## Prompt
Only the lines from the one holding "Highlight adipose tissue." to the end should be retyped, exactly, with both ends included and no pictures.
☆ ☆ ☆ ☆
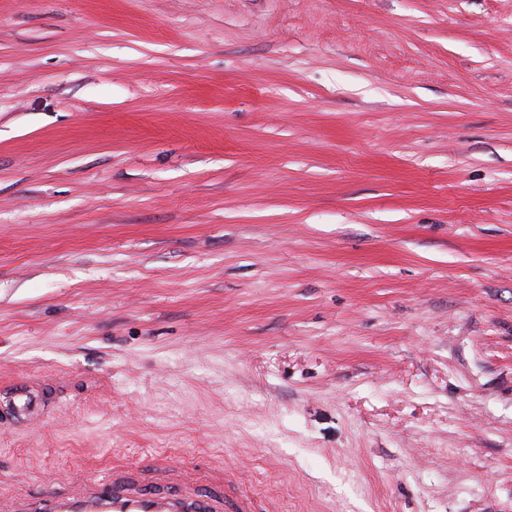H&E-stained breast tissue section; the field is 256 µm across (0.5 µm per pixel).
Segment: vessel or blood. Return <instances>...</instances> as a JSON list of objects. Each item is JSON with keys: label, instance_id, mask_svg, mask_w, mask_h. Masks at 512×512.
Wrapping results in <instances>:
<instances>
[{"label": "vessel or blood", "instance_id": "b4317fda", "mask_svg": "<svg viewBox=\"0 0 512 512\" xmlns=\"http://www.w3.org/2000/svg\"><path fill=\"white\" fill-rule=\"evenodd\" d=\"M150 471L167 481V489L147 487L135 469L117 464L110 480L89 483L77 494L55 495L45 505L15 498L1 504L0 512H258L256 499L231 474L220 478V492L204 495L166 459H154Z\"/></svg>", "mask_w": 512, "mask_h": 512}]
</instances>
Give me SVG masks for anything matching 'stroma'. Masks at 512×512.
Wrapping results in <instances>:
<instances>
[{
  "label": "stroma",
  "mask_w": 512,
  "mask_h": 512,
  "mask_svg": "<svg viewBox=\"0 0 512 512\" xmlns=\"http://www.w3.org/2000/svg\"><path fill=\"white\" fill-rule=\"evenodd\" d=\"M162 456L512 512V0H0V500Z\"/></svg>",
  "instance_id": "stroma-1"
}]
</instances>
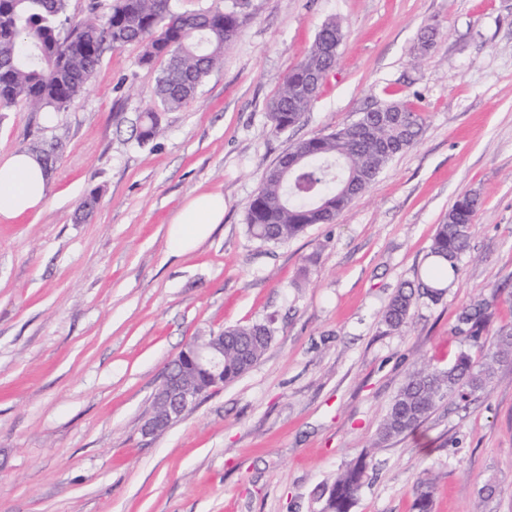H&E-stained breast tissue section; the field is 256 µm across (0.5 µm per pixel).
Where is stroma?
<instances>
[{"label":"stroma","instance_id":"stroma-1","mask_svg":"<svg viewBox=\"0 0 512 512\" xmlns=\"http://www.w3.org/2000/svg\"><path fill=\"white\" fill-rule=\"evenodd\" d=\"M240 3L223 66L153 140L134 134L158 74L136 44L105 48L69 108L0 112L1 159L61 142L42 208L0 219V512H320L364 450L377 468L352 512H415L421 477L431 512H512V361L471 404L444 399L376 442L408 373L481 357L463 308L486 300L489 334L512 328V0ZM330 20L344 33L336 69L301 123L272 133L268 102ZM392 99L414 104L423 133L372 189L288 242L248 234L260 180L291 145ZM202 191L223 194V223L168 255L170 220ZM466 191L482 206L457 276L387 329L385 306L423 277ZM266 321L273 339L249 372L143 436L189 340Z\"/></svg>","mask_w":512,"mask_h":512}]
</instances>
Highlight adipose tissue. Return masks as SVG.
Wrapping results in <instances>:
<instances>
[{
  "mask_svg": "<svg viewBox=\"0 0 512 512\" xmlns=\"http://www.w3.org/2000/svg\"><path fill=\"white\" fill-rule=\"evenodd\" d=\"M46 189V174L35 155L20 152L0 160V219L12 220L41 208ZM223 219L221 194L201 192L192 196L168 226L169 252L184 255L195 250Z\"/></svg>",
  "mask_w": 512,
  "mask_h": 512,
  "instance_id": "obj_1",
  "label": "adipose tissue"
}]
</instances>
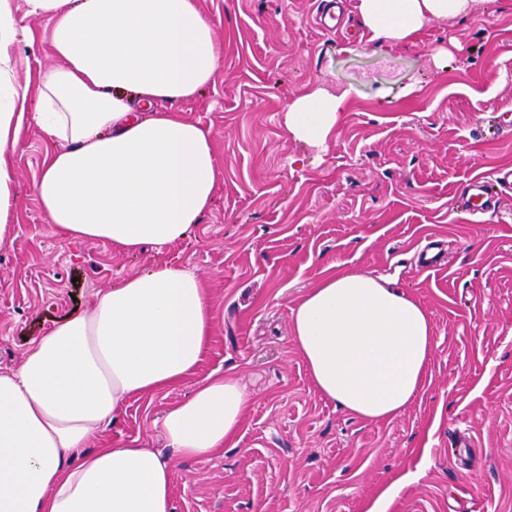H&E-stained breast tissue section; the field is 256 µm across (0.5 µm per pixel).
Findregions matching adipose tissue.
☆ ☆ ☆ ☆
## Result
Highlight adipose tissue. Return masks as SVG.
Wrapping results in <instances>:
<instances>
[{
  "mask_svg": "<svg viewBox=\"0 0 512 512\" xmlns=\"http://www.w3.org/2000/svg\"><path fill=\"white\" fill-rule=\"evenodd\" d=\"M46 189V174L35 155L20 152L0 160V219L12 220L41 208ZM223 219L221 194L201 192L192 196L168 226L169 252L184 255L195 250Z\"/></svg>",
  "mask_w": 512,
  "mask_h": 512,
  "instance_id": "obj_1",
  "label": "adipose tissue"
}]
</instances>
H&E-stained breast tissue section; the field is 256 µm across (0.5 µm per pixel).
Findregions matching adipose tissue.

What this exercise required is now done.